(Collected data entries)
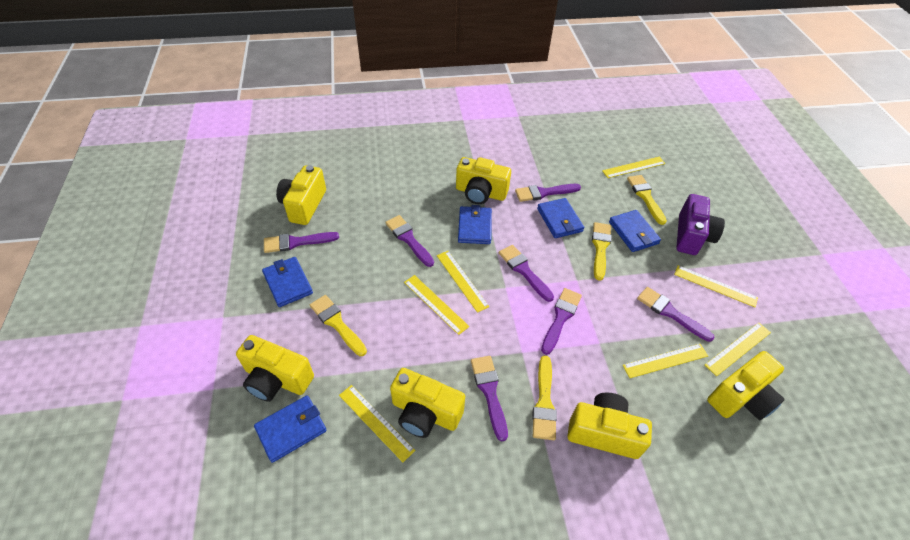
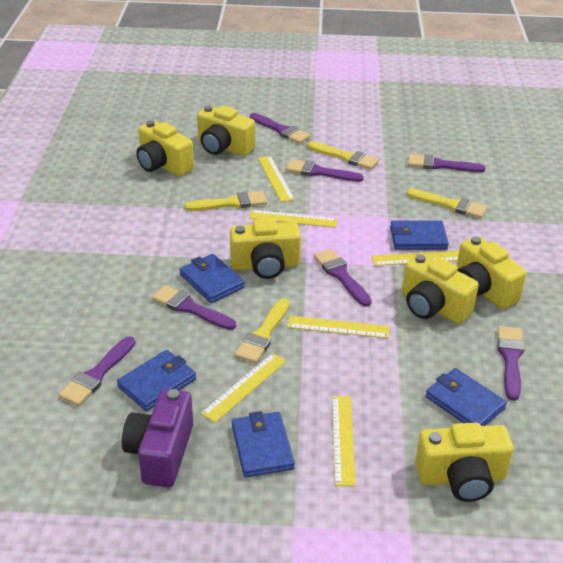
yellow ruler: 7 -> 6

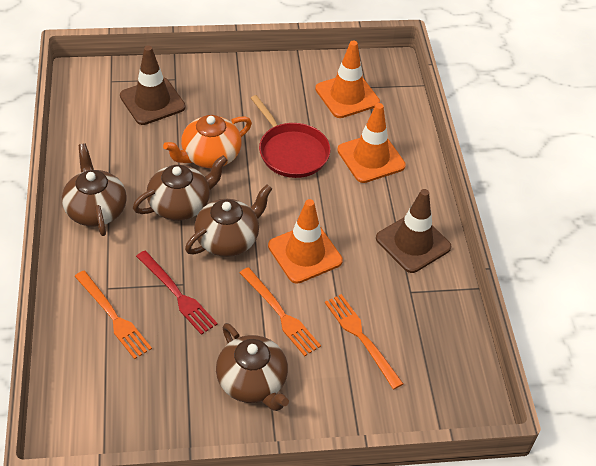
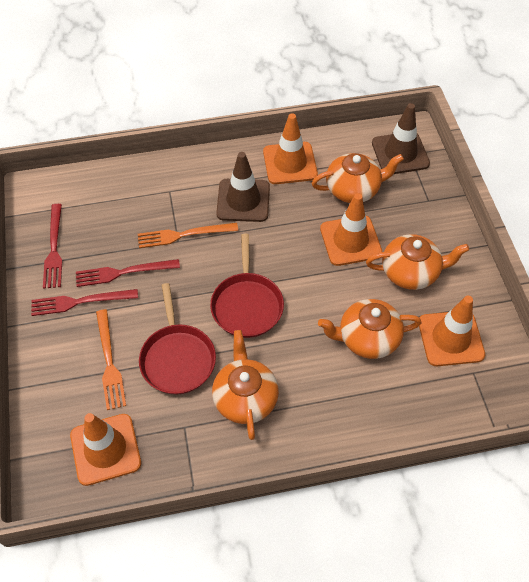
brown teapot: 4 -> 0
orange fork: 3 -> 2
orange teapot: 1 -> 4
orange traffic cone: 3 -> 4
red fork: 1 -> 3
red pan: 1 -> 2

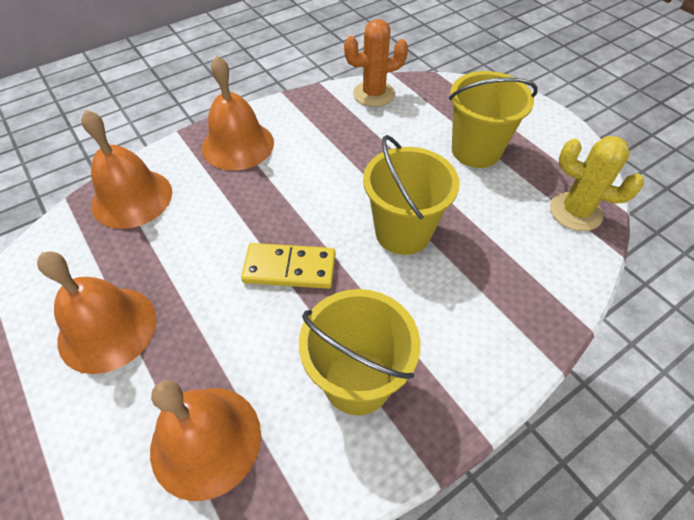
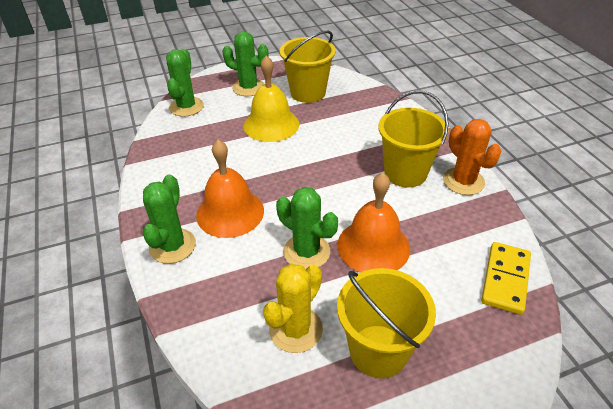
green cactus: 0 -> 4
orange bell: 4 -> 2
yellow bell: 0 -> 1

==

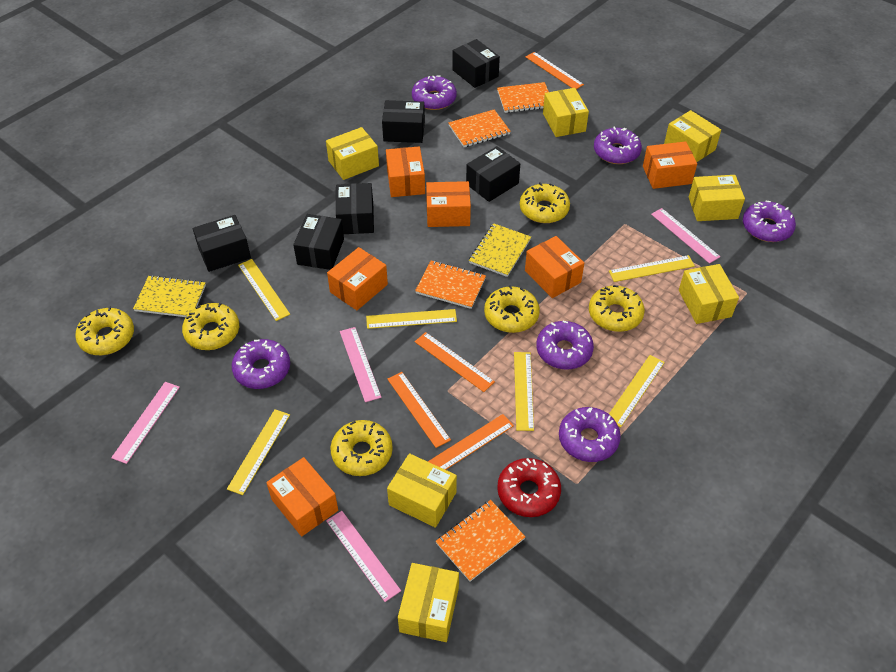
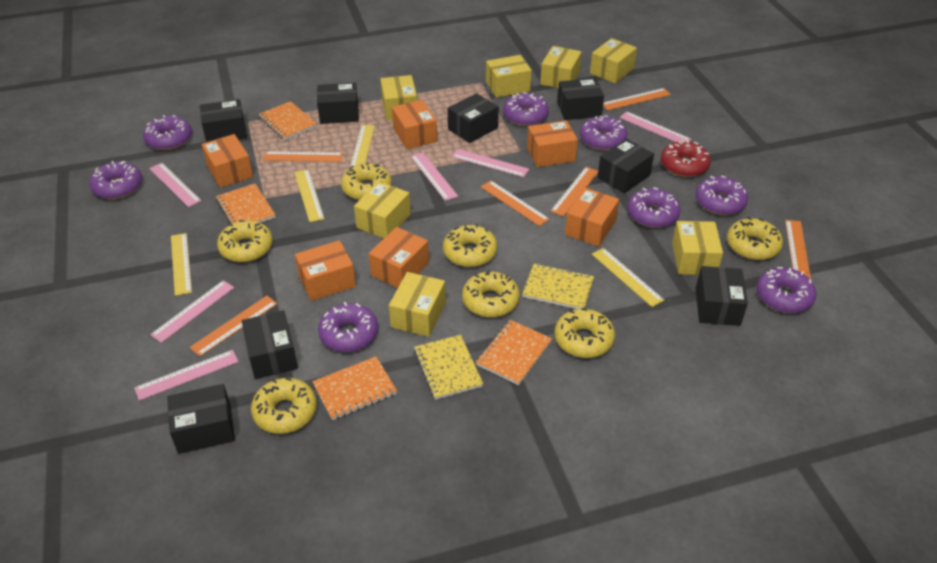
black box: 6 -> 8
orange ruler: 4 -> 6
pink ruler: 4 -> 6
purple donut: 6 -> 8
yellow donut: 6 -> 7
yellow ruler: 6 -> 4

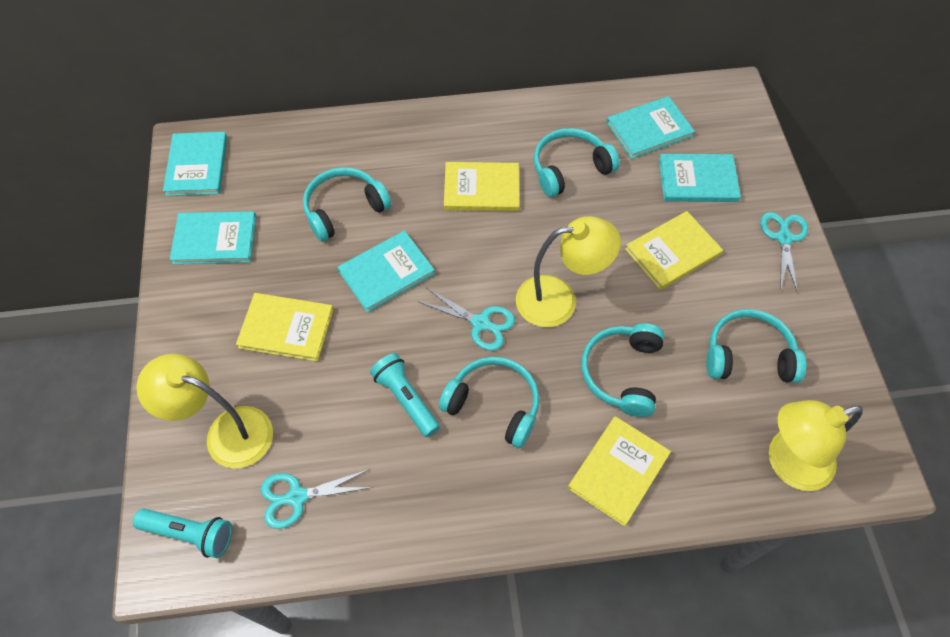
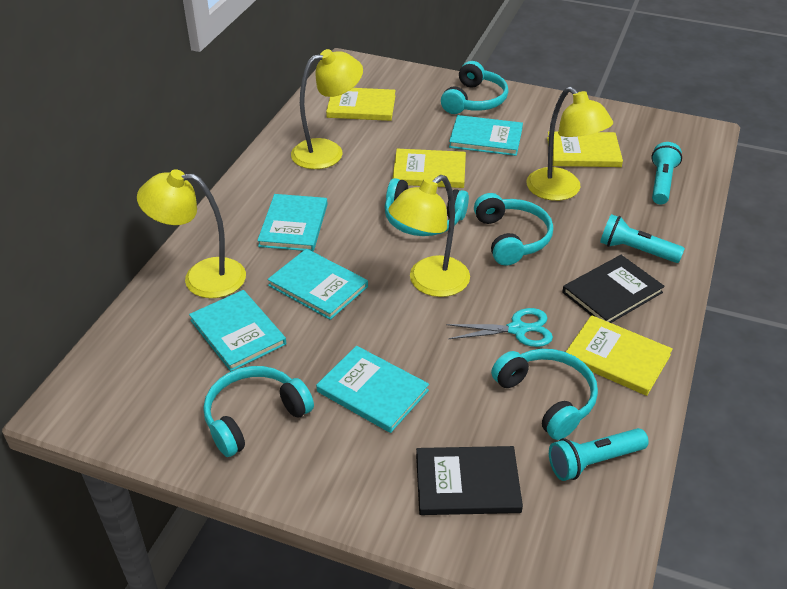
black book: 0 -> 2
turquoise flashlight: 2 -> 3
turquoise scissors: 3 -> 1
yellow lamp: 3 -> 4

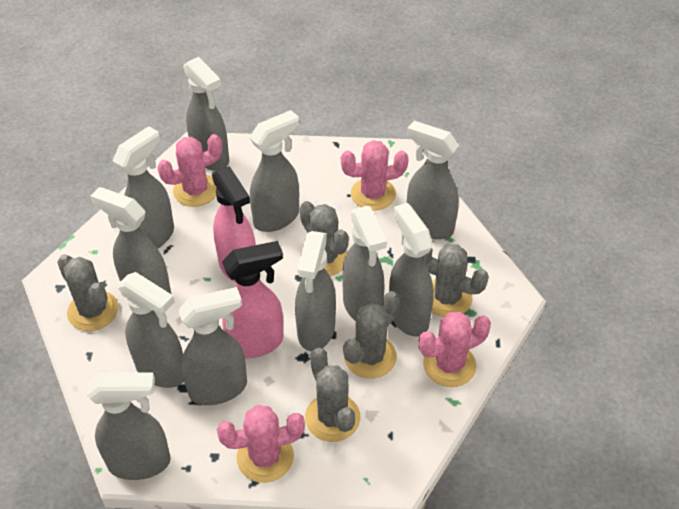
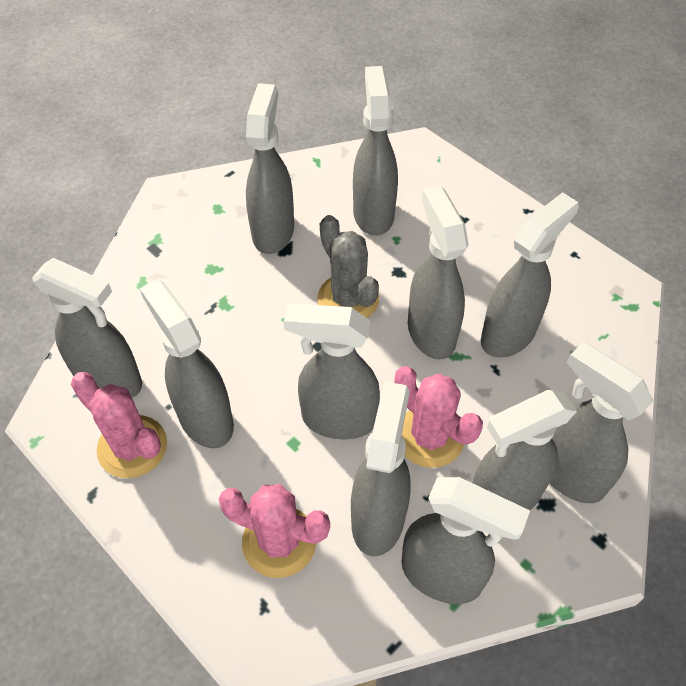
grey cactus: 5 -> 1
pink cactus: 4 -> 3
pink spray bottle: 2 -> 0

> _WHAT NEEDS TO BE DONE_
Beginning with the line above that contains "black book: 0 -> 2" and ending with the line that contains "pink spray bottle: 2 -> 0", quote each line exactly, keeping out the pictures.

> _ANSWER SECTION_
black book: 0 -> 2
turquoise flashlight: 2 -> 3
turquoise scissors: 3 -> 1
yellow lamp: 3 -> 4

grey cactus: 5 -> 1
pink cactus: 4 -> 3
pink spray bottle: 2 -> 0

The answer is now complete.